■ EXERCISE DIRECTIONS
Reproduce word for word the lines between those holding "TR3: none -> NPN (B DRV, C OUT, E 0V)" and "C1: 100nF (D0, GND) -> 100nF (D0, W4)", inclusive, and nothing else from the data below.

■ RECORDS SHOWN

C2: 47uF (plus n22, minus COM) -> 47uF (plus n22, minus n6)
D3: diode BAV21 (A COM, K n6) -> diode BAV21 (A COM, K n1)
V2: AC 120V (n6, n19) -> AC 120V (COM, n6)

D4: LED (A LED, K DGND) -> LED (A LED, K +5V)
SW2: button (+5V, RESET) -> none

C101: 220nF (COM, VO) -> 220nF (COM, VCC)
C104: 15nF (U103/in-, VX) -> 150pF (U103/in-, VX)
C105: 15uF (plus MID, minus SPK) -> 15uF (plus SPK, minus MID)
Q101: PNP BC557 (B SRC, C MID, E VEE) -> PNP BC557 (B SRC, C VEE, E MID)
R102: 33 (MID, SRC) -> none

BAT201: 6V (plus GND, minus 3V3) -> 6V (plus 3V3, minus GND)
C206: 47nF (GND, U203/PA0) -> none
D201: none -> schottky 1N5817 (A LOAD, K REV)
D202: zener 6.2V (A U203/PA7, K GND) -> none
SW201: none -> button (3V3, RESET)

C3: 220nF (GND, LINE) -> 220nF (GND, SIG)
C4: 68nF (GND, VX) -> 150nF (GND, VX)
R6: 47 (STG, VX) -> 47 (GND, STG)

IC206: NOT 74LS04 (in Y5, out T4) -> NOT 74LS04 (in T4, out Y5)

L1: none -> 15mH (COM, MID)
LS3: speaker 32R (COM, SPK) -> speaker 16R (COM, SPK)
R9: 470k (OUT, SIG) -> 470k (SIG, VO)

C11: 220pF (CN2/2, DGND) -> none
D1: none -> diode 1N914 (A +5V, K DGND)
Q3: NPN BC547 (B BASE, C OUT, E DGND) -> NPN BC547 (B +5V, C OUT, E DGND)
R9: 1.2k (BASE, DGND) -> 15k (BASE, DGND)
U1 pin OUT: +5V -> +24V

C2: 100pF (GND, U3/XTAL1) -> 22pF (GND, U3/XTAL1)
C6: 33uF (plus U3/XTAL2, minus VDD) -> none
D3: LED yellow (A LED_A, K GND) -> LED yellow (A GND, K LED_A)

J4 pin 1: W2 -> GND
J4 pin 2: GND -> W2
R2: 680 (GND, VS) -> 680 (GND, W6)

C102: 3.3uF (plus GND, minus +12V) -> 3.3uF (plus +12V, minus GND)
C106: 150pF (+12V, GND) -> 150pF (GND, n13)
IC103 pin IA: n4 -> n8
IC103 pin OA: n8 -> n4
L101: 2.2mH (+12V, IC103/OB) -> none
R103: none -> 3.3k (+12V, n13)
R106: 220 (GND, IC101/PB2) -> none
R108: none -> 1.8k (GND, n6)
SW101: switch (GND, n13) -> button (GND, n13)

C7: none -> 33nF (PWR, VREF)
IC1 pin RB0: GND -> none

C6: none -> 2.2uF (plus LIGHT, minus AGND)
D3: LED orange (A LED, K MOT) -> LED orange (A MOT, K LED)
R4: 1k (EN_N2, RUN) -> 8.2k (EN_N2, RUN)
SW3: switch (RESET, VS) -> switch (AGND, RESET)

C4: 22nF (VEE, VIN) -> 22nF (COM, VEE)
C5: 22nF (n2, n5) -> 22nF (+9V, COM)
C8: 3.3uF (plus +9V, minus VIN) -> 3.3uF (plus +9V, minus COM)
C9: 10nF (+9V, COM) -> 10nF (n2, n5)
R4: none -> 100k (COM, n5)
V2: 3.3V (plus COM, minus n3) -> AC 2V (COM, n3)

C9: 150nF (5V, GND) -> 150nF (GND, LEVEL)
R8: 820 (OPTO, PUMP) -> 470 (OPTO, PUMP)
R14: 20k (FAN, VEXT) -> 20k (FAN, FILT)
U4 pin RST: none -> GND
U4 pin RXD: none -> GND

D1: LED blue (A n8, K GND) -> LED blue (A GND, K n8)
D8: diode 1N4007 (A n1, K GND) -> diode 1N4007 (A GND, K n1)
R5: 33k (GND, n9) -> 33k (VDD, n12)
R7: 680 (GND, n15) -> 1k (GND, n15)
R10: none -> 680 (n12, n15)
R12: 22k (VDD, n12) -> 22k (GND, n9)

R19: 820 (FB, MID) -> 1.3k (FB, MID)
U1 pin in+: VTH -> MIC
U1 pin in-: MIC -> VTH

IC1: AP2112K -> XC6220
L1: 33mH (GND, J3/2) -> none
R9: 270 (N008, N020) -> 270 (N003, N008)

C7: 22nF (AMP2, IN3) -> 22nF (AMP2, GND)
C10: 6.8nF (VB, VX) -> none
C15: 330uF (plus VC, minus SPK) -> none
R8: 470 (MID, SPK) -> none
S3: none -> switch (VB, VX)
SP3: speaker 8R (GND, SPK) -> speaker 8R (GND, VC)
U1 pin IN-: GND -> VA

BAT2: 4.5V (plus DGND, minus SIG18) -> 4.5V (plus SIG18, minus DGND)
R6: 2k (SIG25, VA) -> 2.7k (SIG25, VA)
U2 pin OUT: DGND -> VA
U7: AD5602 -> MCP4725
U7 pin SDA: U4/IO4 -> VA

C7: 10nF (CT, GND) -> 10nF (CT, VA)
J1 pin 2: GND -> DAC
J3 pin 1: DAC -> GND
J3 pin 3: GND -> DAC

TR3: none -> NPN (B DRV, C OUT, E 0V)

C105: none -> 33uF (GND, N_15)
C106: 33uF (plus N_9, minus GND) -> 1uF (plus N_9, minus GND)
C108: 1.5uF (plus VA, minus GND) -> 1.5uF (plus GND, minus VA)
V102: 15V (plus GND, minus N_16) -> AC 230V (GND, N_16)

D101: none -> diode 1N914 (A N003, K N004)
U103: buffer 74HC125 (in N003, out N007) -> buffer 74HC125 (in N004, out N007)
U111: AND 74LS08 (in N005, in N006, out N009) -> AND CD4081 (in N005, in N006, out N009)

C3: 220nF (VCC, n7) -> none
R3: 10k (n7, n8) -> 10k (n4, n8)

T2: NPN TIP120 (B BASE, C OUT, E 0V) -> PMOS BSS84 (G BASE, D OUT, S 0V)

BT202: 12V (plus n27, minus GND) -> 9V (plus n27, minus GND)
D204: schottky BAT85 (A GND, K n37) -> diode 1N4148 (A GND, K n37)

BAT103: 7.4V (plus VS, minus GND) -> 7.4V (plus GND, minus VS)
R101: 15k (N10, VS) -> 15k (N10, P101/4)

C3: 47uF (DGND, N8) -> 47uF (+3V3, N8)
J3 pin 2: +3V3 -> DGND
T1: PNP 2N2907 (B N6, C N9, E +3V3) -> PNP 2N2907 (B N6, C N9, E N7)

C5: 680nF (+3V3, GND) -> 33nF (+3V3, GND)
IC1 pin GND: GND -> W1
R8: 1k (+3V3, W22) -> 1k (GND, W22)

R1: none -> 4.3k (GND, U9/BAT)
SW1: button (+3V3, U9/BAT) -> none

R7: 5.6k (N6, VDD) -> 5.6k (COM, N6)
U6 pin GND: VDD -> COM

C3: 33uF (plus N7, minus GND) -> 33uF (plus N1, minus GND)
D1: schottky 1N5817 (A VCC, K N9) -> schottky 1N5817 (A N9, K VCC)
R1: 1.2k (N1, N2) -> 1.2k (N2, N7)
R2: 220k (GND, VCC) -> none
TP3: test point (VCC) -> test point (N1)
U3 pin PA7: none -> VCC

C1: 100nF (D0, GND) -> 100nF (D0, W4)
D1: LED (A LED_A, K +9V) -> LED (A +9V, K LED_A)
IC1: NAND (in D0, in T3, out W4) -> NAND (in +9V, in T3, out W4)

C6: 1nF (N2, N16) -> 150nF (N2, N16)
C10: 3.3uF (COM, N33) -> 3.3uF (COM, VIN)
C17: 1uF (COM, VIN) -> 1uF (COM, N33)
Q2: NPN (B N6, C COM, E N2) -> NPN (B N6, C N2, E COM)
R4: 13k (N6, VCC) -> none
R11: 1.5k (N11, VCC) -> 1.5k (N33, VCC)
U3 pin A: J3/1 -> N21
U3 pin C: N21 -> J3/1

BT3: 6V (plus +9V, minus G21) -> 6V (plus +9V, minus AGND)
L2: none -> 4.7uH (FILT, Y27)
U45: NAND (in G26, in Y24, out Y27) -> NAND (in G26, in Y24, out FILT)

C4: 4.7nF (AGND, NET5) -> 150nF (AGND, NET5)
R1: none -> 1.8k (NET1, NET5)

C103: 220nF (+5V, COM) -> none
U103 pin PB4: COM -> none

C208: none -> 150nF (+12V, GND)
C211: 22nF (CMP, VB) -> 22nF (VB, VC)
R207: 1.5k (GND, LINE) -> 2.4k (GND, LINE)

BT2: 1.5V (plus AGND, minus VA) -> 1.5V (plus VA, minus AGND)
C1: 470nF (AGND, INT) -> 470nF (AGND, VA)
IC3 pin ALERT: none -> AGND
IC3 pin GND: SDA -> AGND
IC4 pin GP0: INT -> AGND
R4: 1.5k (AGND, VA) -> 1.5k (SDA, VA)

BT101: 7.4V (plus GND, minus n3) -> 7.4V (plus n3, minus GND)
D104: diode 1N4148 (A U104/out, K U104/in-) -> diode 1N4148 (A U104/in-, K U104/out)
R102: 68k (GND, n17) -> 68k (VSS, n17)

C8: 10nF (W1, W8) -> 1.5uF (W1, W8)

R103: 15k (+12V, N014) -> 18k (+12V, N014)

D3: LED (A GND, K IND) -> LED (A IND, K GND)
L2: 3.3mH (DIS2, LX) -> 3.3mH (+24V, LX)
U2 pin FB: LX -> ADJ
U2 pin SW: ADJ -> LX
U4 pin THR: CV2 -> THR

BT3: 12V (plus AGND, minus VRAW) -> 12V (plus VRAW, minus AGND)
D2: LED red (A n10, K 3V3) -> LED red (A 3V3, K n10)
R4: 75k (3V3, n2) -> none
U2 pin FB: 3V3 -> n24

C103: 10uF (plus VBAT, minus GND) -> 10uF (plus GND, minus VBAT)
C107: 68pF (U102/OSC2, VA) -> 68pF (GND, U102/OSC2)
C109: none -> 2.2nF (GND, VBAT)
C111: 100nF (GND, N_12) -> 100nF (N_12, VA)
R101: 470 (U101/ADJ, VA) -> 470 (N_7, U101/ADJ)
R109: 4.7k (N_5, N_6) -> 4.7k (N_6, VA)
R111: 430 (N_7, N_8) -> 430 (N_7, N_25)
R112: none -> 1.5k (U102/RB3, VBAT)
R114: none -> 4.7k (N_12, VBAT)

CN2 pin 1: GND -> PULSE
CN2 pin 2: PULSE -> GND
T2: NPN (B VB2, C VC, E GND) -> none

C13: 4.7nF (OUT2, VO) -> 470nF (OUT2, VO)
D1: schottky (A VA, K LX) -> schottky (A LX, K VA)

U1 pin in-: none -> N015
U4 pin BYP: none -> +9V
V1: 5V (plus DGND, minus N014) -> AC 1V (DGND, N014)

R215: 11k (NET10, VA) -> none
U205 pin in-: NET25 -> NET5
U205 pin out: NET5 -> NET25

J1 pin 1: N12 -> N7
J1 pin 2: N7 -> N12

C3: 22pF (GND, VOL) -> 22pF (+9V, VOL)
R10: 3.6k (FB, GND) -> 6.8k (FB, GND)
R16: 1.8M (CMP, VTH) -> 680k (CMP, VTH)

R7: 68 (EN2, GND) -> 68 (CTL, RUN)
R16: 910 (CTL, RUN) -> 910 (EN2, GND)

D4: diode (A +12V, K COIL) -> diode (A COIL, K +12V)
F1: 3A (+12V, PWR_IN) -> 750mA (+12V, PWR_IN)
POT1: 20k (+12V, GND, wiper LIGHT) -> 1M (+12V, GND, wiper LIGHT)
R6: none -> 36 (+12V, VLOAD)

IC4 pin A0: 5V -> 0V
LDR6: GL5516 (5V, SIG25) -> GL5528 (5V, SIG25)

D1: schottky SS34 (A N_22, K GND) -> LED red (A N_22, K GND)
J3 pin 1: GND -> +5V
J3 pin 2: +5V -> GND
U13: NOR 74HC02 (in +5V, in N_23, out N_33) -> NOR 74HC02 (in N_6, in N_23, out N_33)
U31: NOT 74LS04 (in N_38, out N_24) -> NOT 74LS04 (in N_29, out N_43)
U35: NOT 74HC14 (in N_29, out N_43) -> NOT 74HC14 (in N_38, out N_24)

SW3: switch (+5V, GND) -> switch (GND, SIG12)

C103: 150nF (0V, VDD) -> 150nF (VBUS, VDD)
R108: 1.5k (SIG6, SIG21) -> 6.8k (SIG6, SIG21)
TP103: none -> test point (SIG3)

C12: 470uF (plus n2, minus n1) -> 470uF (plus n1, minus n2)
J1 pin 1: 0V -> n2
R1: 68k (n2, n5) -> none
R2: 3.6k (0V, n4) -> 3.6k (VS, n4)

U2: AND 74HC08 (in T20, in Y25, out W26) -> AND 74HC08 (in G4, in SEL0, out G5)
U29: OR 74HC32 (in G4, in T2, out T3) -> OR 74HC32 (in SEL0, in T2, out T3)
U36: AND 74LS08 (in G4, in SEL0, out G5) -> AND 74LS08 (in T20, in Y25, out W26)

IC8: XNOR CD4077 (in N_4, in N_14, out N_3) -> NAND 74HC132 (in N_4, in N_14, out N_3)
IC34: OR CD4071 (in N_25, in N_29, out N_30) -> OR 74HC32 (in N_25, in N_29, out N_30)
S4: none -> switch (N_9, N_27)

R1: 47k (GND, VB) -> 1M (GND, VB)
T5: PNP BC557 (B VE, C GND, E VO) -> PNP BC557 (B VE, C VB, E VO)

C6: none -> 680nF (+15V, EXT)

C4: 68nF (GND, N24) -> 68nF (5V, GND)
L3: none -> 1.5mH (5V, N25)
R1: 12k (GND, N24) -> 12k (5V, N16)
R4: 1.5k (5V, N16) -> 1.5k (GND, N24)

■ FINISHED TASK
TR3: none -> NPN (B DRV, C OUT, E 0V)

C105: none -> 33uF (GND, N_15)
C106: 33uF (plus N_9, minus GND) -> 1uF (plus N_9, minus GND)
C108: 1.5uF (plus VA, minus GND) -> 1.5uF (plus GND, minus VA)
V102: 15V (plus GND, minus N_16) -> AC 230V (GND, N_16)

D101: none -> diode 1N914 (A N003, K N004)
U103: buffer 74HC125 (in N003, out N007) -> buffer 74HC125 (in N004, out N007)
U111: AND 74LS08 (in N005, in N006, out N009) -> AND CD4081 (in N005, in N006, out N009)

C3: 220nF (VCC, n7) -> none
R3: 10k (n7, n8) -> 10k (n4, n8)

T2: NPN TIP120 (B BASE, C OUT, E 0V) -> PMOS BSS84 (G BASE, D OUT, S 0V)

BT202: 12V (plus n27, minus GND) -> 9V (plus n27, minus GND)
D204: schottky BAT85 (A GND, K n37) -> diode 1N4148 (A GND, K n37)

BAT103: 7.4V (plus VS, minus GND) -> 7.4V (plus GND, minus VS)
R101: 15k (N10, VS) -> 15k (N10, P101/4)

C3: 47uF (DGND, N8) -> 47uF (+3V3, N8)
J3 pin 2: +3V3 -> DGND
T1: PNP 2N2907 (B N6, C N9, E +3V3) -> PNP 2N2907 (B N6, C N9, E N7)

C5: 680nF (+3V3, GND) -> 33nF (+3V3, GND)
IC1 pin GND: GND -> W1
R8: 1k (+3V3, W22) -> 1k (GND, W22)

R1: none -> 4.3k (GND, U9/BAT)
SW1: button (+3V3, U9/BAT) -> none

R7: 5.6k (N6, VDD) -> 5.6k (COM, N6)
U6 pin GND: VDD -> COM

C3: 33uF (plus N7, minus GND) -> 33uF (plus N1, minus GND)
D1: schottky 1N5817 (A VCC, K N9) -> schottky 1N5817 (A N9, K VCC)
R1: 1.2k (N1, N2) -> 1.2k (N2, N7)
R2: 220k (GND, VCC) -> none
TP3: test point (VCC) -> test point (N1)
U3 pin PA7: none -> VCC

C1: 100nF (D0, GND) -> 100nF (D0, W4)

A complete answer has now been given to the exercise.